Task description: Which lines of the data below include the string "relocated"? Return each of them.

Exercise material:
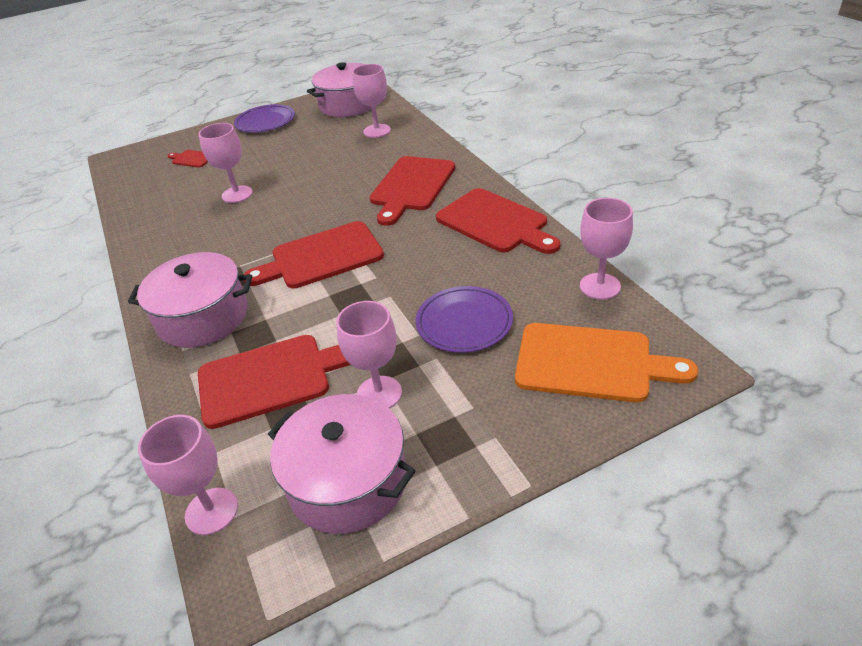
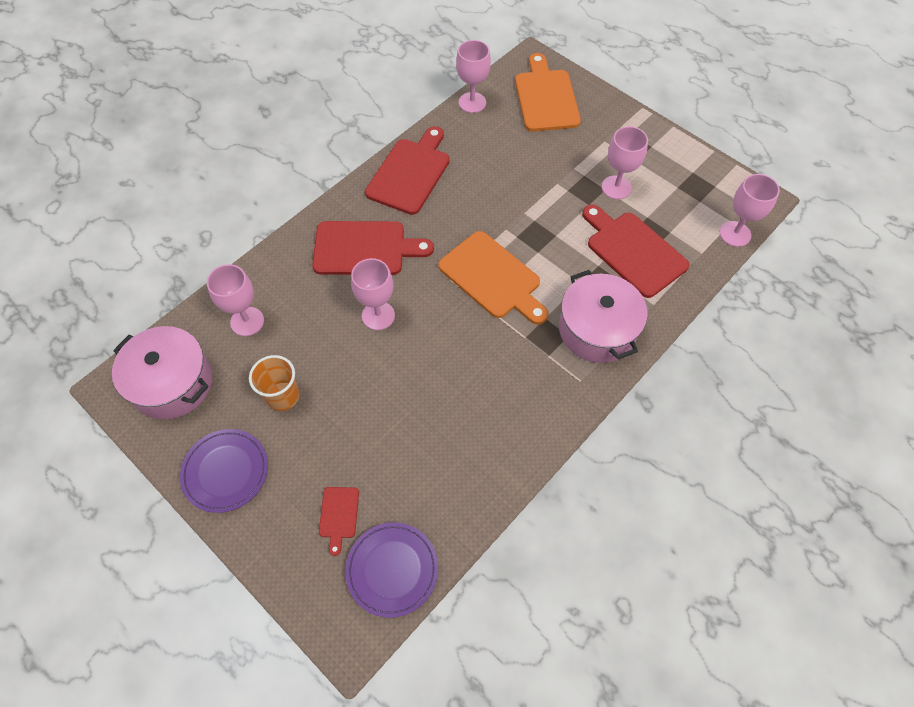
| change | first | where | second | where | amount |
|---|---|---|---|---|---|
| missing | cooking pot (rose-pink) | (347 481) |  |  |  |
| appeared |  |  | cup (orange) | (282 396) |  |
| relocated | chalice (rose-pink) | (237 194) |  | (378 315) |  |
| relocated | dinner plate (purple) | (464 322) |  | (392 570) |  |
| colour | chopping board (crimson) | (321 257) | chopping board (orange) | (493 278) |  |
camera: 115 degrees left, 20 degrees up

Answer section:
| relocated | chalice (rose-pink) | (237 194) |  | (378 315) |  |
| relocated | dinner plate (purple) | (464 322) |  | (392 570) |  |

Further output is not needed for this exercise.